[Opening Available data section]

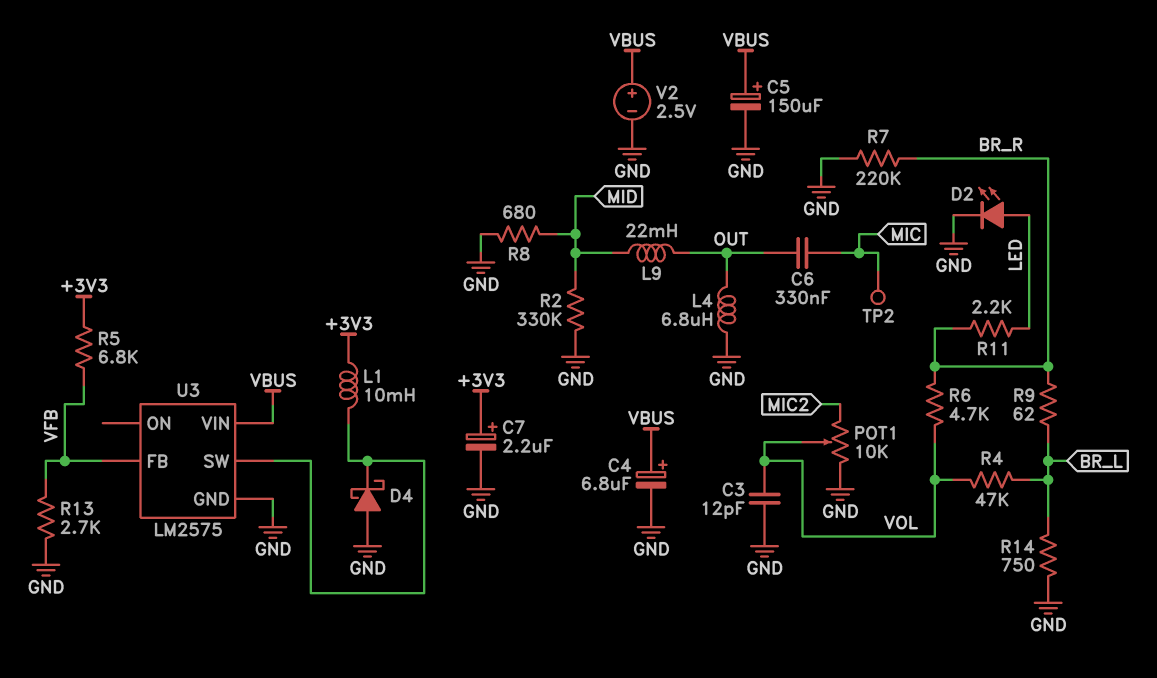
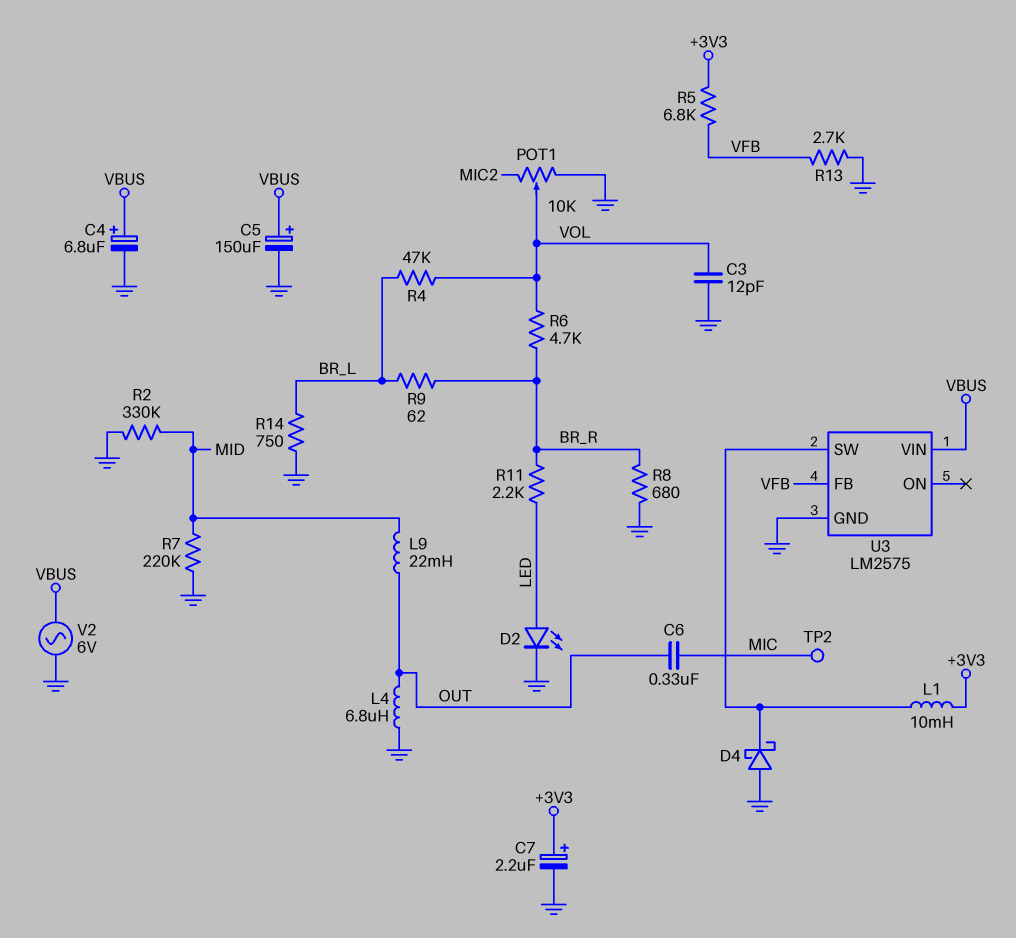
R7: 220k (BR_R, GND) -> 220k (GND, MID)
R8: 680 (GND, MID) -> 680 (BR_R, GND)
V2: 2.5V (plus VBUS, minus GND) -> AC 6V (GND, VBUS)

[Closing Available data section]
[Opening Available data section]

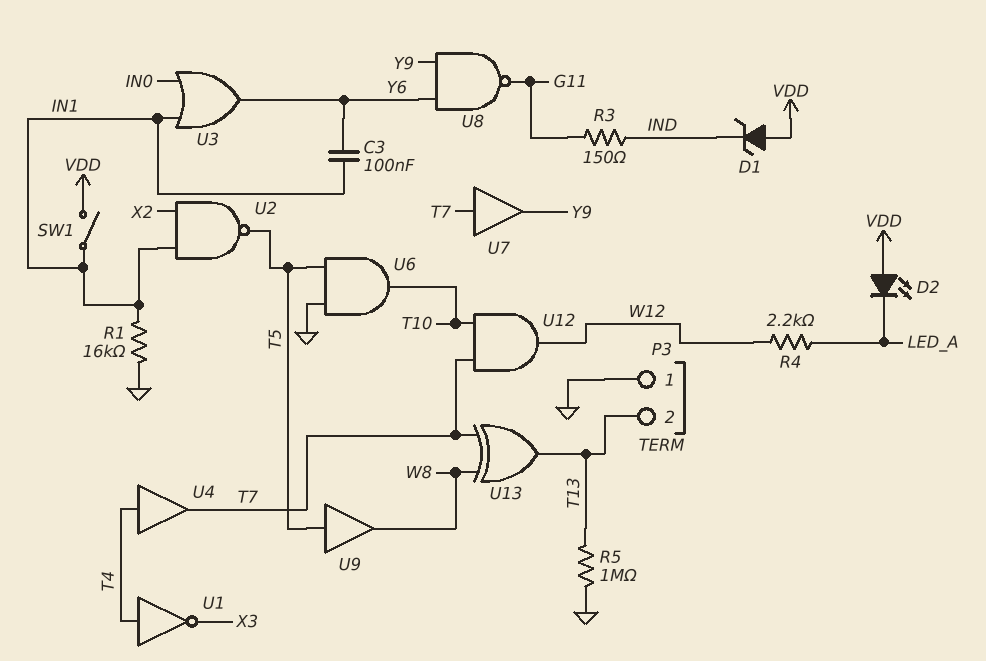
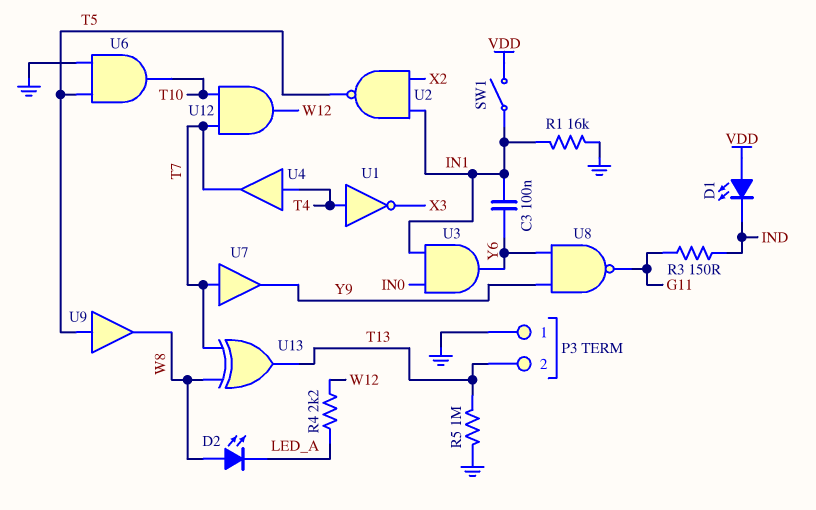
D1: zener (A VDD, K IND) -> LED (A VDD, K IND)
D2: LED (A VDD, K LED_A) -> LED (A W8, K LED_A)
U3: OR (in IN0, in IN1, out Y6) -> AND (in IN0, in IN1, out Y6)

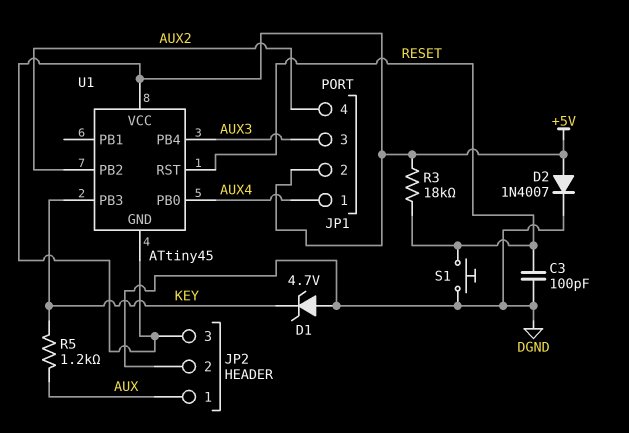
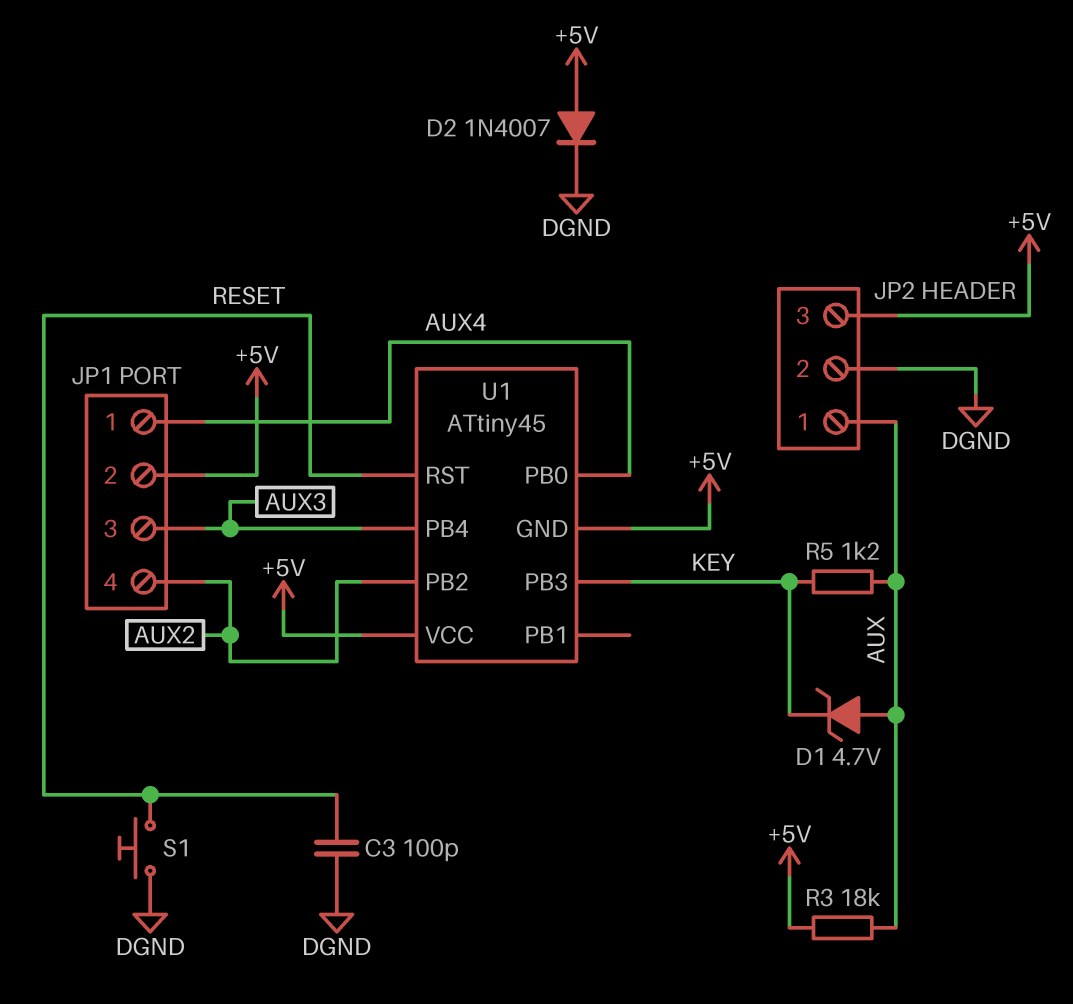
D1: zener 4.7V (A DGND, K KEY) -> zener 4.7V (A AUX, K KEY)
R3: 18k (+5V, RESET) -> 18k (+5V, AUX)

[Closing Available data section]

Activity: Report each line in the preceding entries that holds the string "zener".

Written response:
D1: zener (A VDD, K IND) -> LED (A VDD, K IND)
D1: zener 4.7V (A DGND, K KEY) -> zener 4.7V (A AUX, K KEY)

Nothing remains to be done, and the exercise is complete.